▶ Stated task
Arrange the lines of the items, from the line with "49: 7:47 -> 7:55" through the last line of the items, as a Markdown table with the columns No. and Line. Leave out blank lines and the pictures.

Stored items
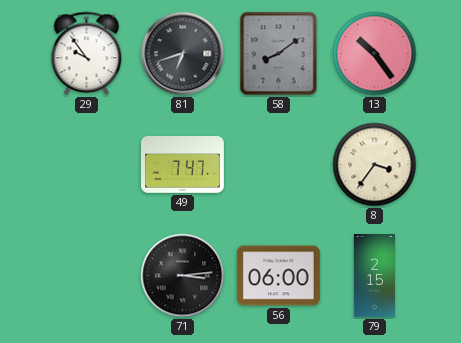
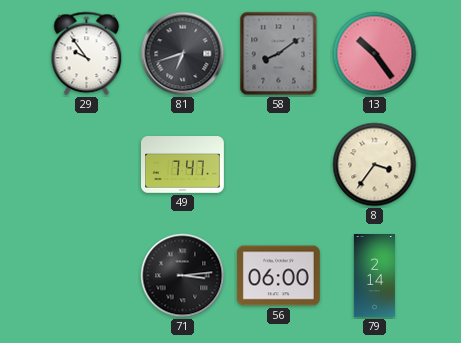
79: 2:15 -> 2:14
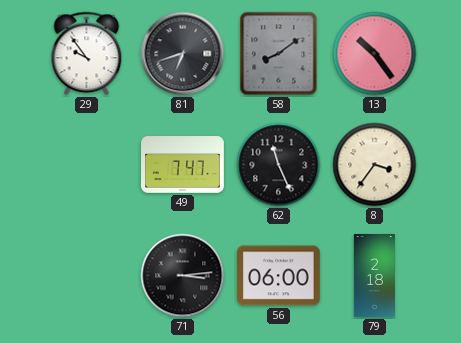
62: none -> 11:26
79: 2:14 -> 2:18
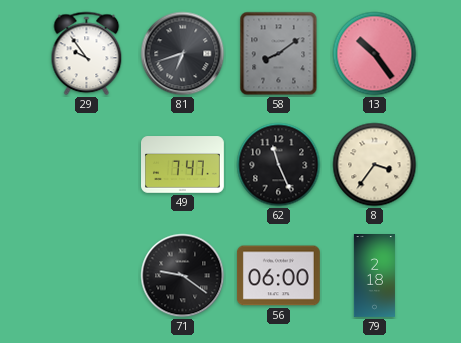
71: 3:14 -> 9:21
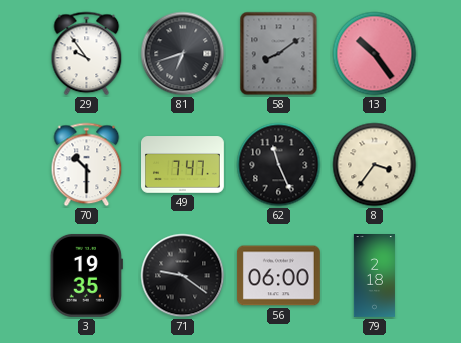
70: none -> 10:30
3: none -> 19:35
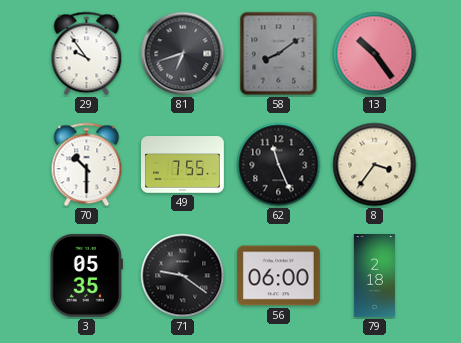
49: 7:47 -> 7:55
3: 19:35 -> 05:35
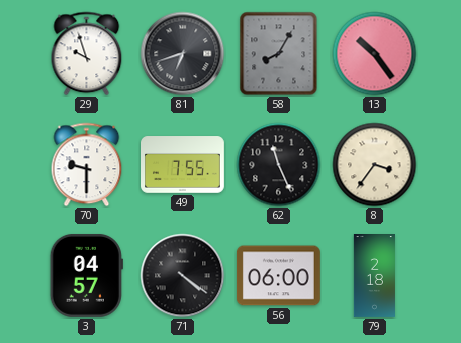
29: 9:54 -> 9:57
58: 8:09 -> 8:05
70: 10:30 -> 9:30
3: 05:35 -> 04:57
71: 9:21 -> 4:21
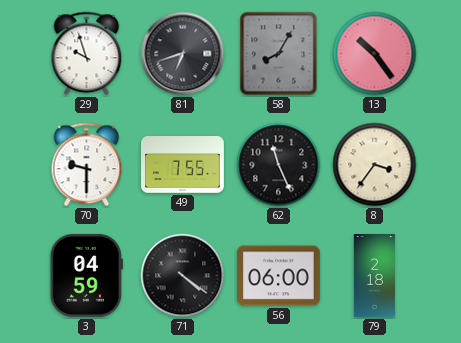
3: 04:57 -> 04:59
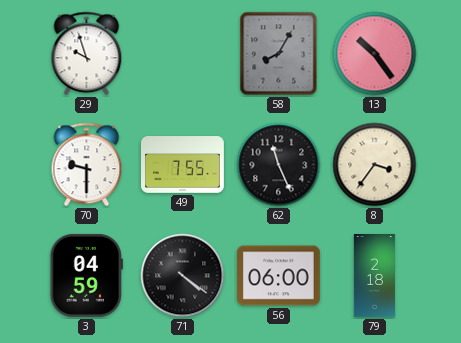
81: 6:42 -> none
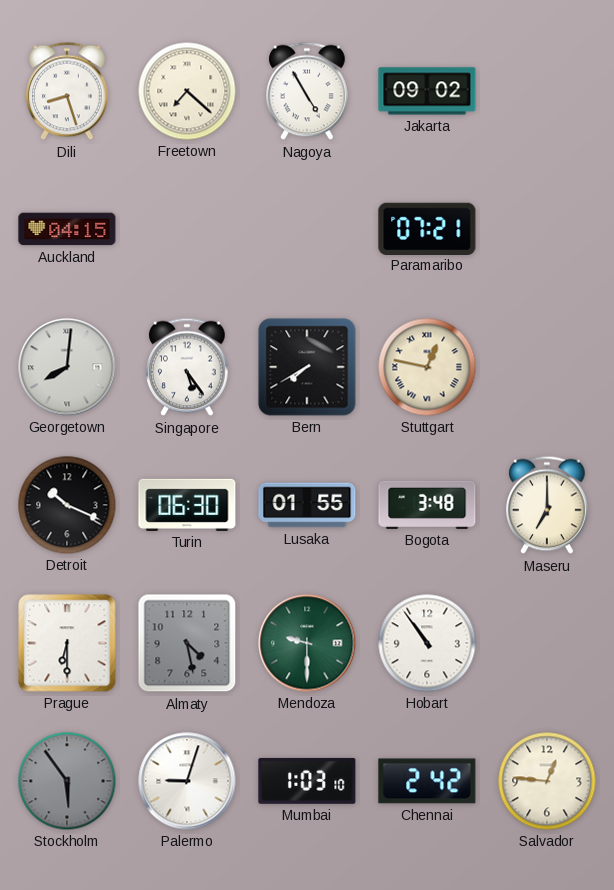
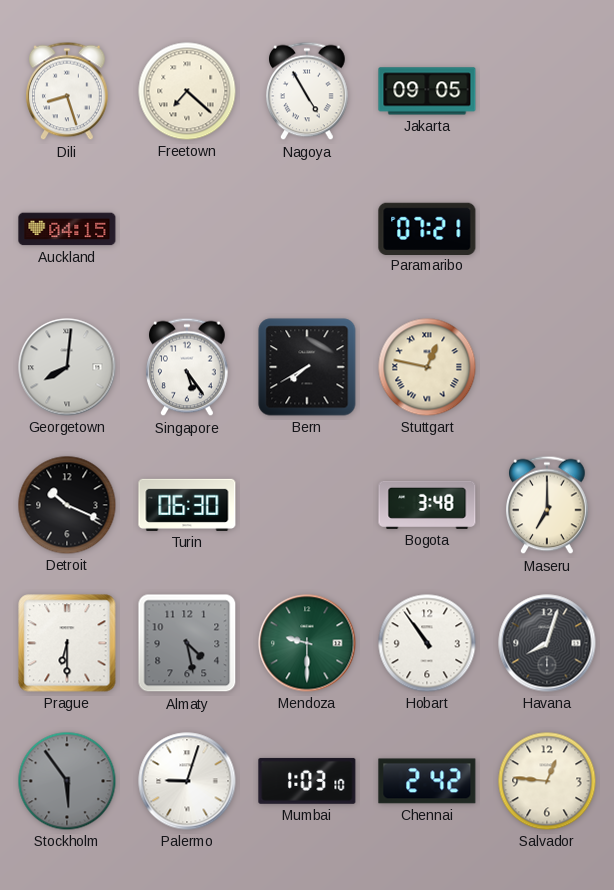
Jakarta: 09:02 -> 09:05
Lusaka: 01:55 -> none
Havana: none -> 8:03
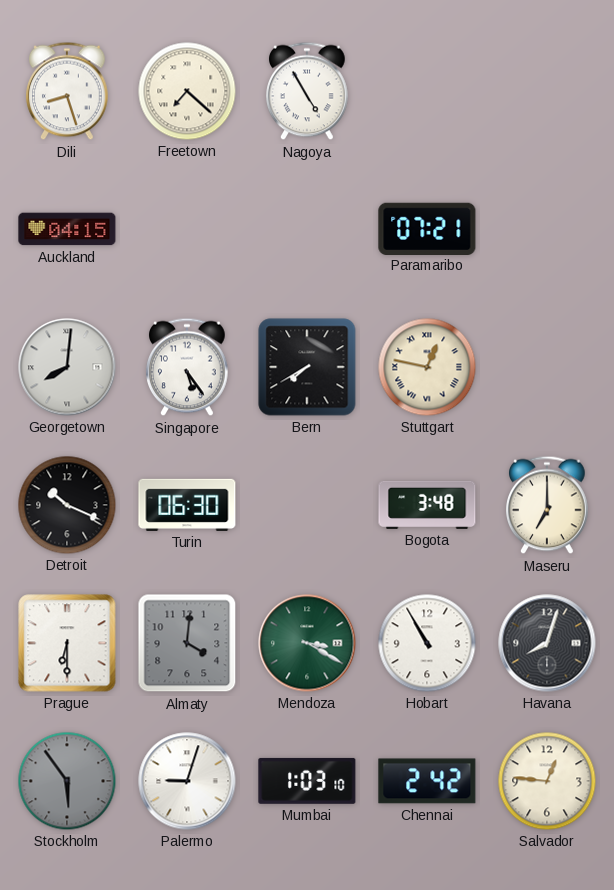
Jakarta: 09:05 -> none
Almaty: 4:28 -> 4:01
Mendoza: 9:30 -> 3:20
Hobart: 10:54 -> 10:55
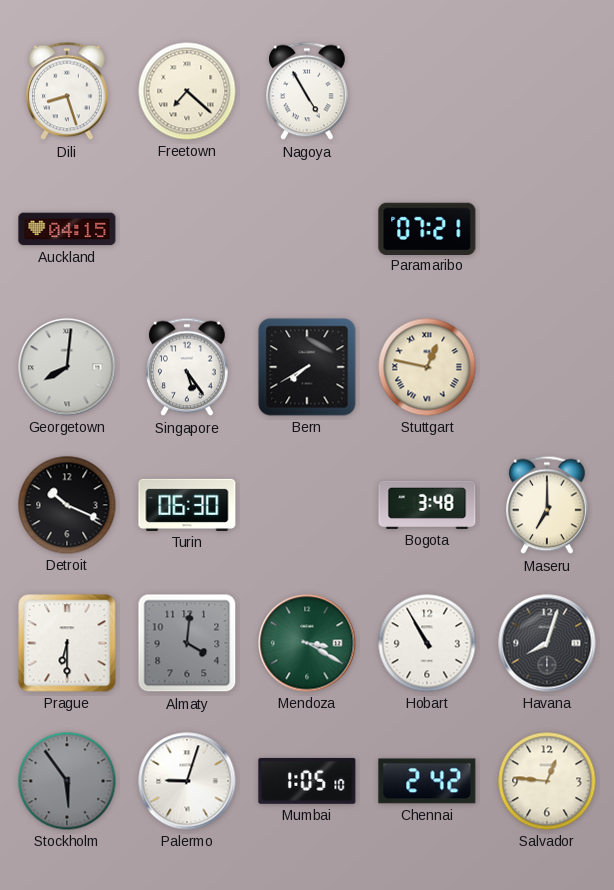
Mumbai: 1:03 -> 1:05
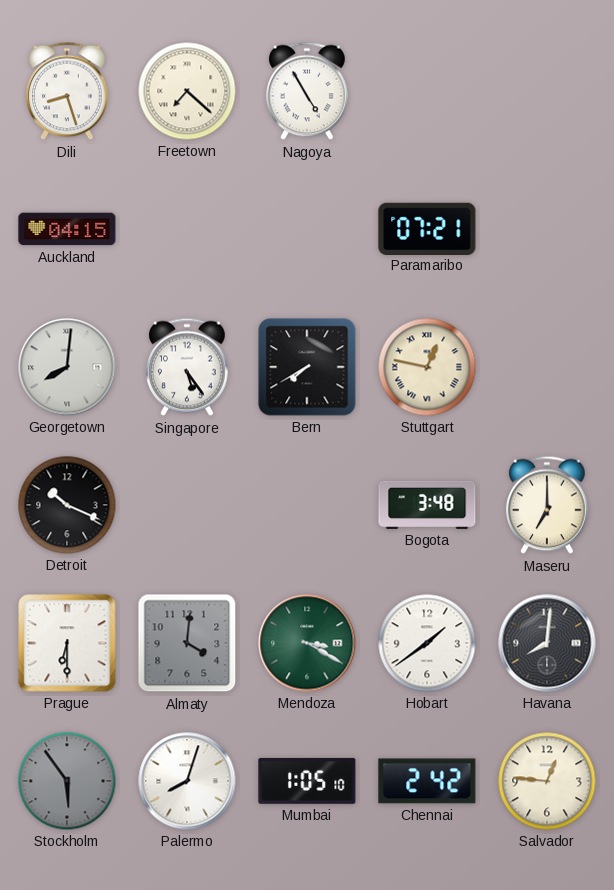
Turin: 06:30 -> none
Hobart: 10:55 -> 1:39
Havana: 8:03 -> 8:01
Palermo: 9:03 -> 8:03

▶ Task output
| No. | Line |
|---|---|
| 1 | 49: 7:47 -> 7:55 |
| 2 | 3: 19:35 -> 05:35 |
| 3 | 29: 9:54 -> 9:57 |
| 4 | 58: 8:09 -> 8:05 |
| 5 | 70: 10:30 -> 9:30 |
| 6 | 3: 05:35 -> 04:57 |
| 7 | 71: 9:21 -> 4:21 |
| 8 | 3: 04:57 -> 04:59 |
| 9 | 81: 6:42 -> none |
| 10 | Jakarta: 09:02 -> 09:05 |
| 11 | Lusaka: 01:55 -> none |
| 12 | Havana: none -> 8:03 |
| 13 | Jakarta: 09:05 -> none |
| 14 | Almaty: 4:28 -> 4:01 |
| 15 | Mendoza: 9:30 -> 3:20 |
| 16 | Hobart: 10:54 -> 10:55 |
| 17 | Mumbai: 1:03 -> 1:05 |
| 18 | Turin: 06:30 -> none |
| 19 | Hobart: 10:55 -> 1:39 |
| 20 | Havana: 8:03 -> 8:01 |
| 21 | Palermo: 9:03 -> 8:03 |